Set out exactly, and only, the lines running from the one containing "RGB pin B: D3 -> none" to the bottom of the listing below; pictures stay out.

Material for this task START

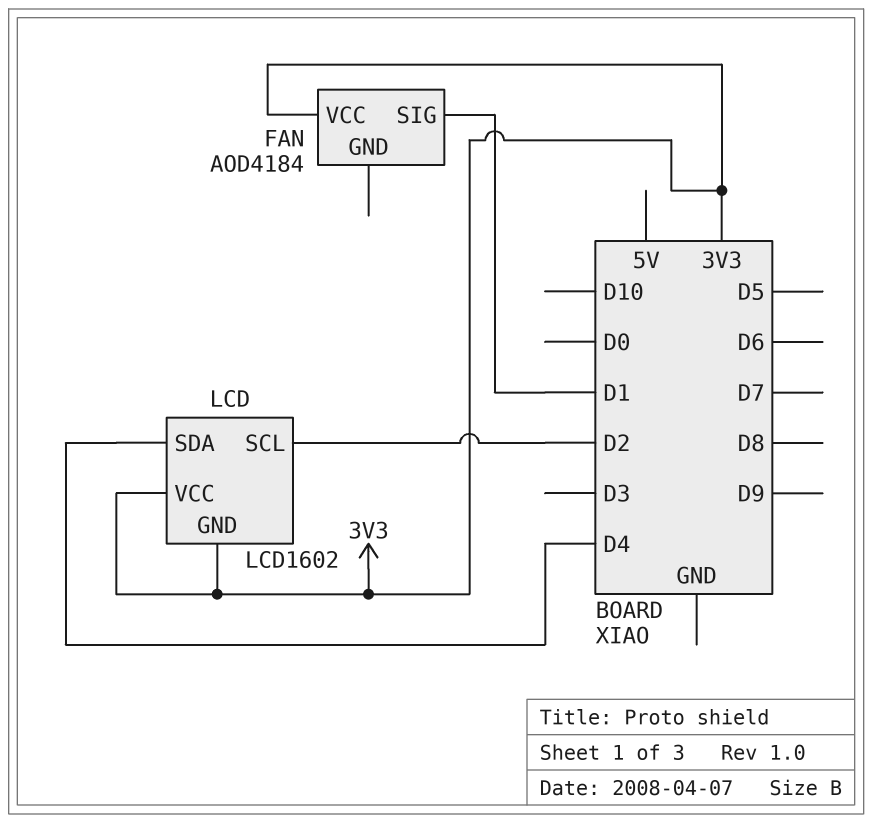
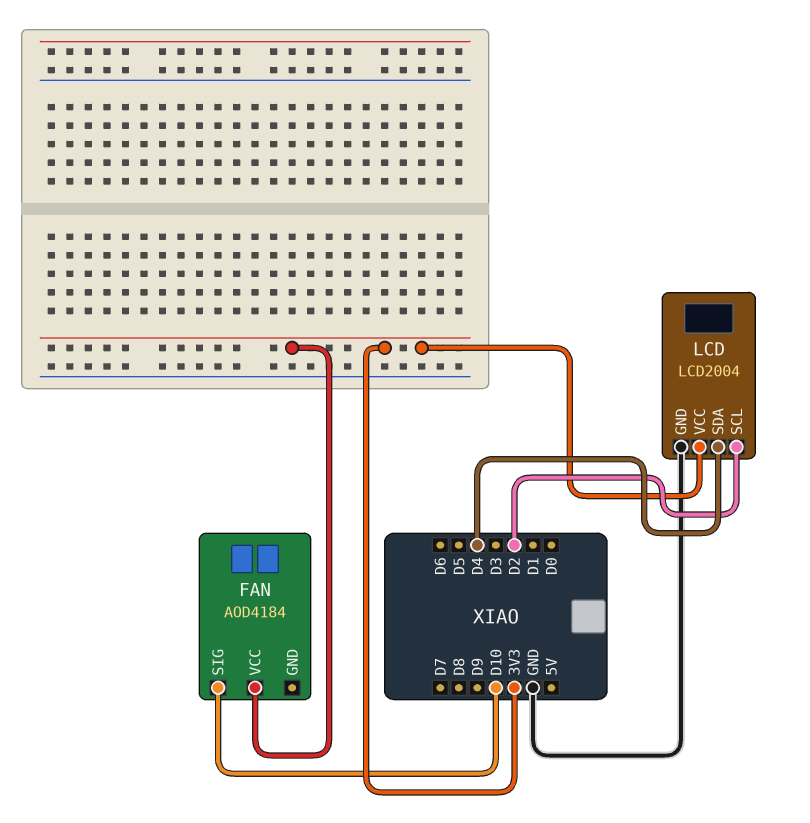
FAN pin SIG: D1 -> D10
LCD: LCD1602 -> LCD2004
LCD pin GND: 3V3 -> GND

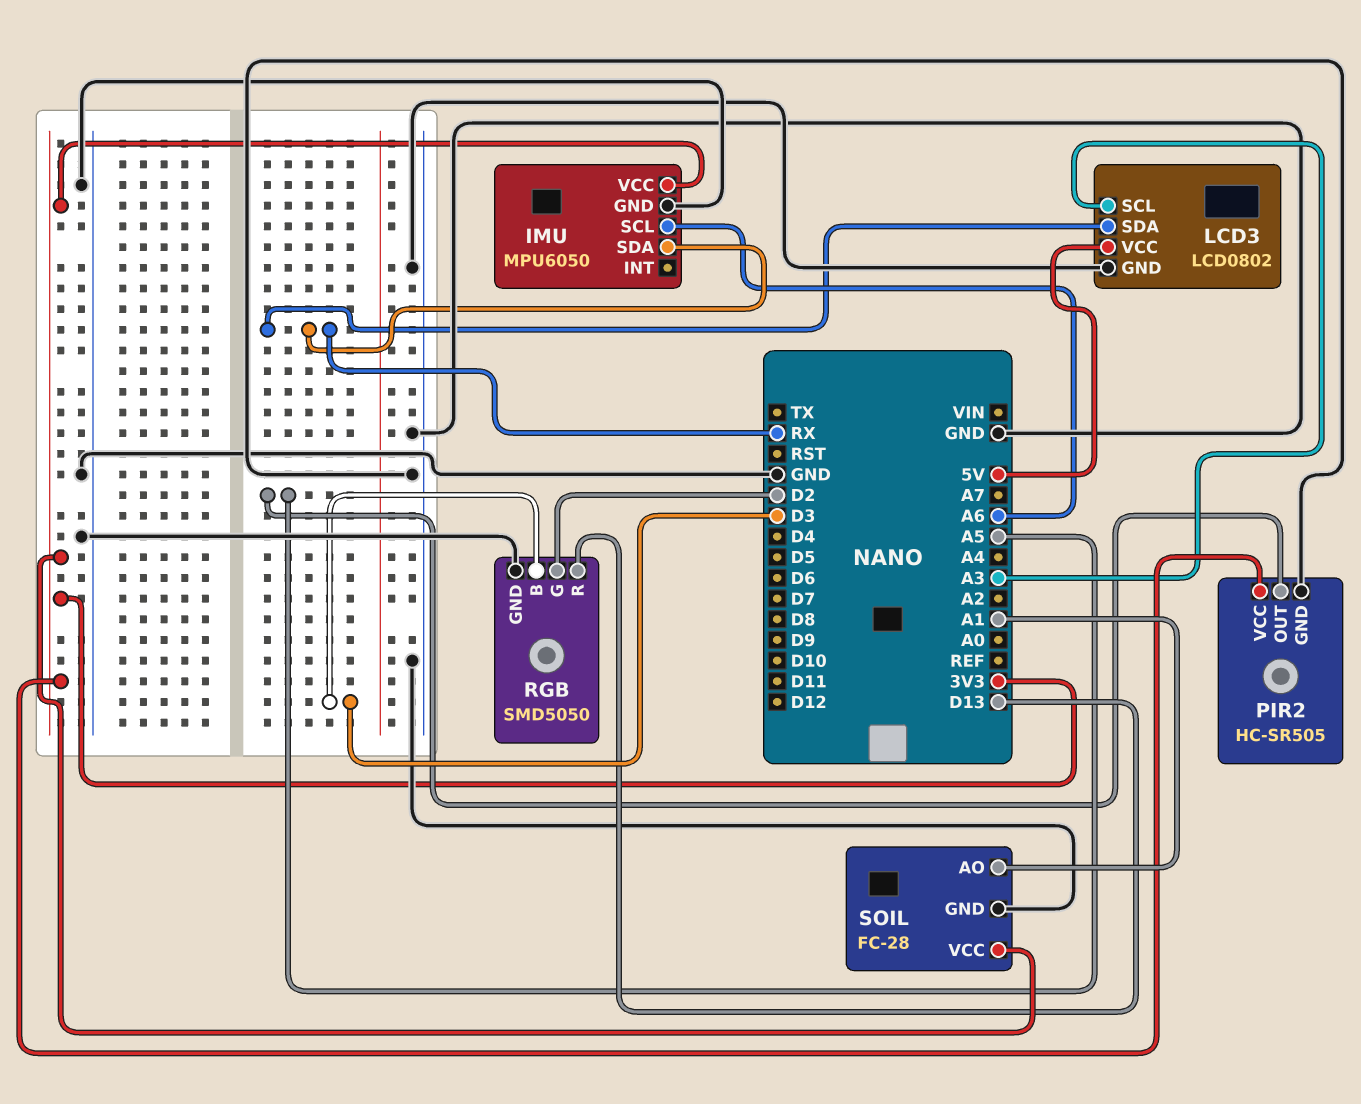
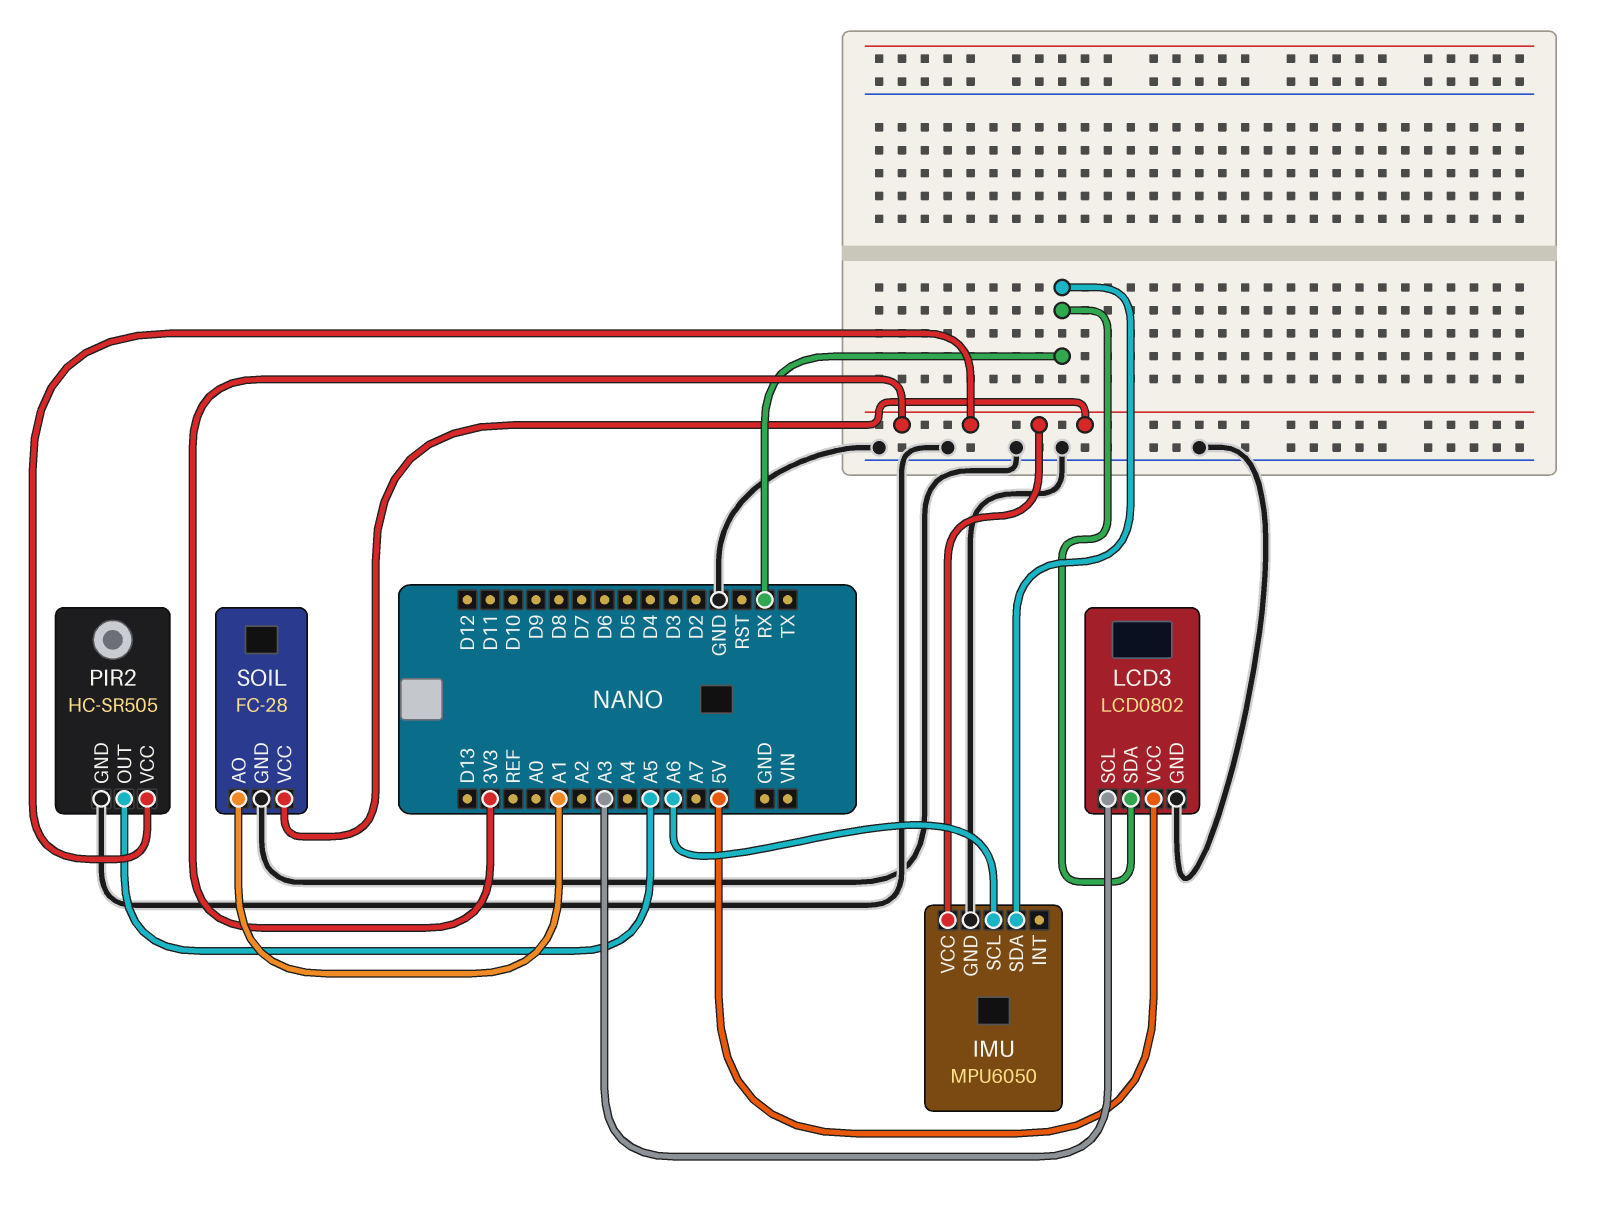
RGB: SMD5050 -> none
RGB pin B: D3 -> none
RGB pin G: D2 -> none
RGB pin GND: GND -> none
RGB pin R: D13 -> none

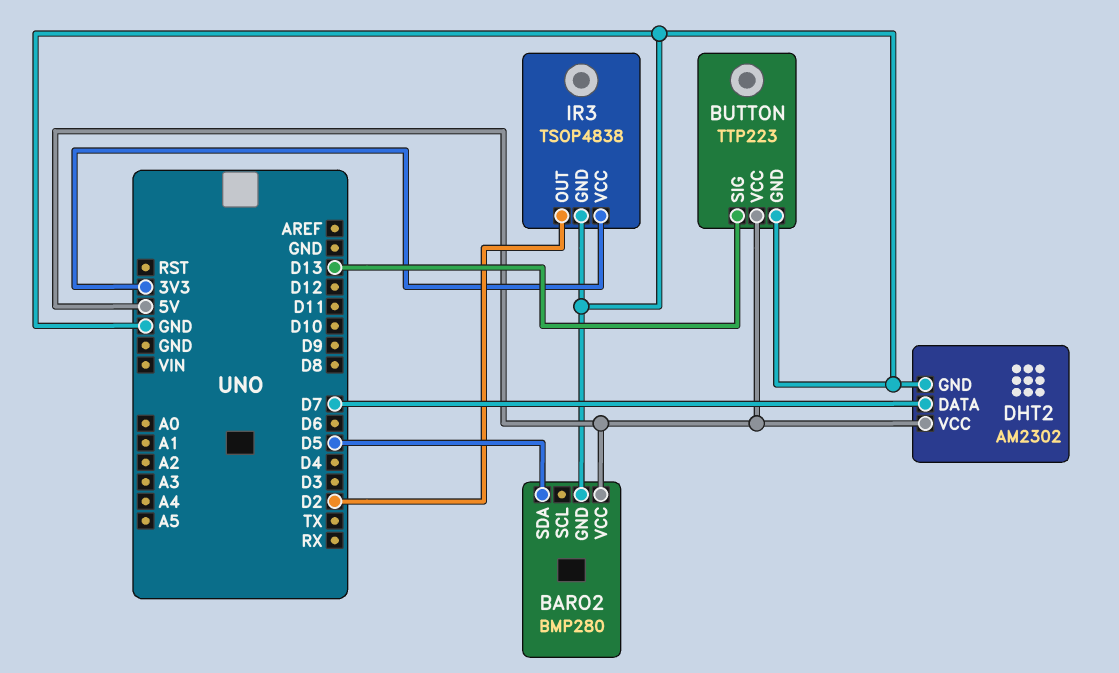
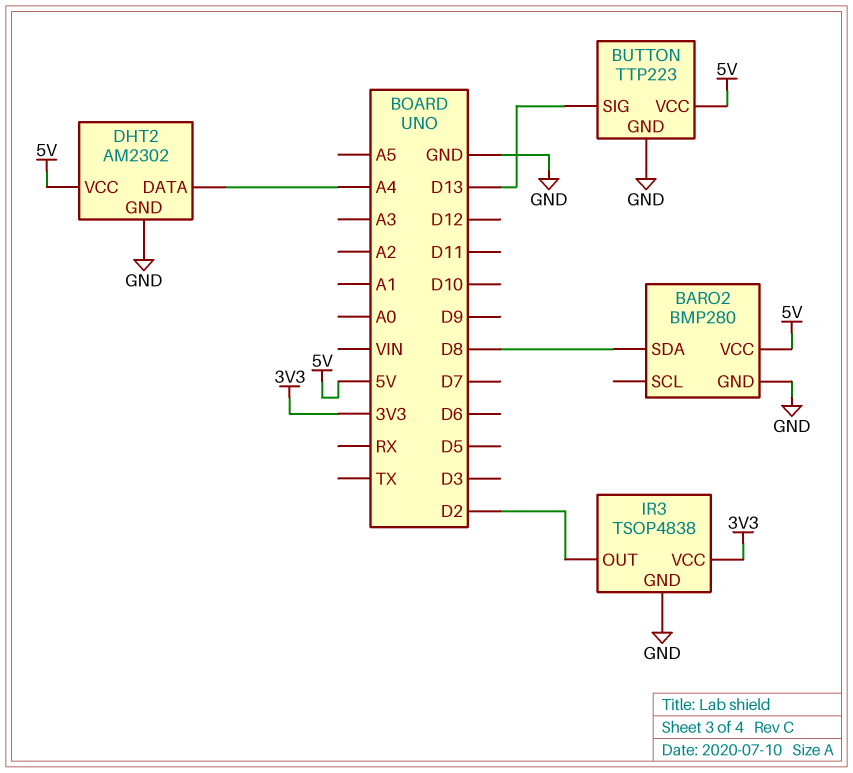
BARO2 pin SDA: D5 -> D8
DHT2 pin DATA: D7 -> A4

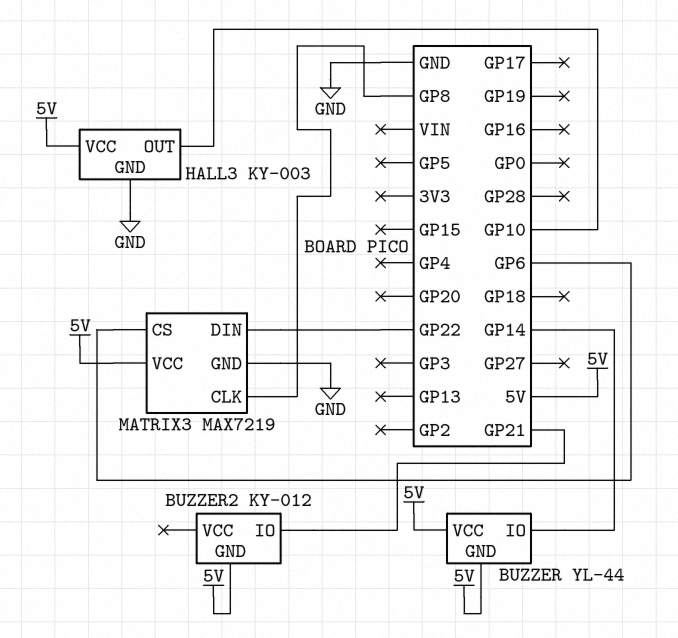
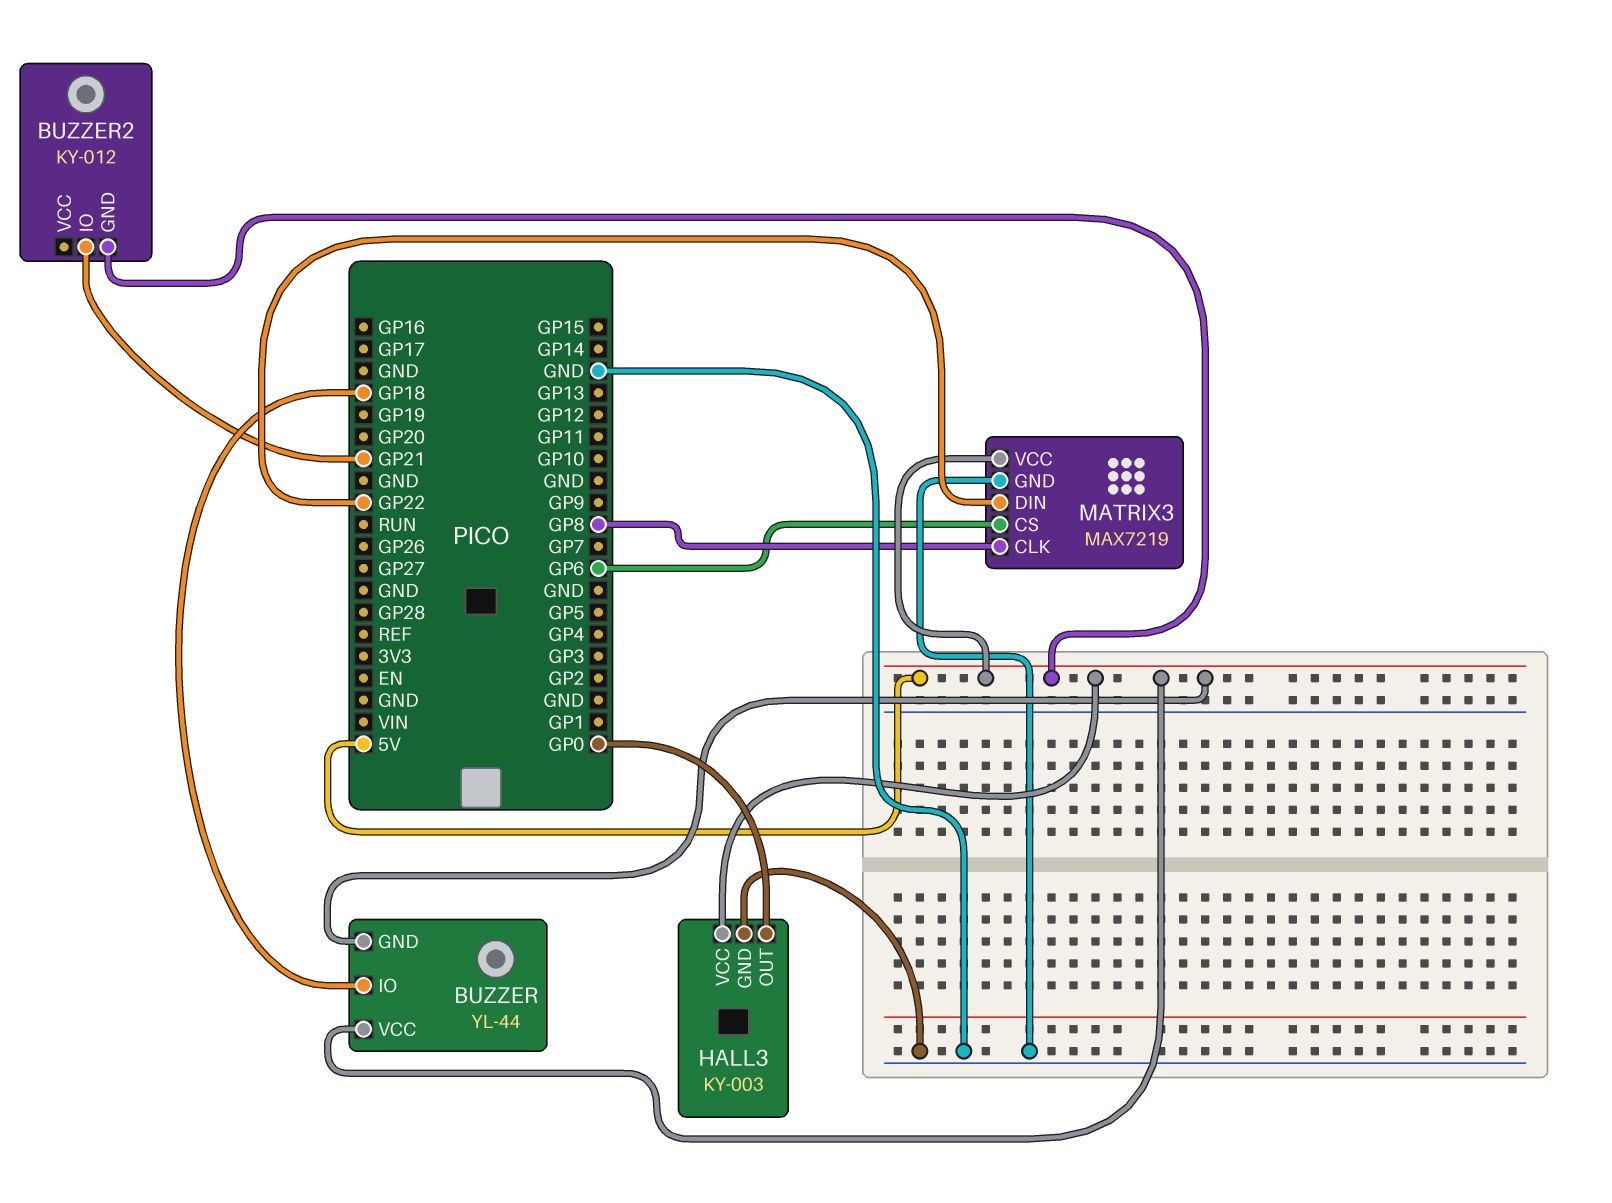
BUZZER pin IO: GP14 -> GP18
HALL3 pin OUT: GP10 -> GP0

Material for this task END

Answer to this task
RGB pin B: D3 -> none
RGB pin G: D2 -> none
RGB pin GND: GND -> none
RGB pin R: D13 -> none

BARO2 pin SDA: D5 -> D8
DHT2 pin DATA: D7 -> A4

BUZZER pin IO: GP14 -> GP18
HALL3 pin OUT: GP10 -> GP0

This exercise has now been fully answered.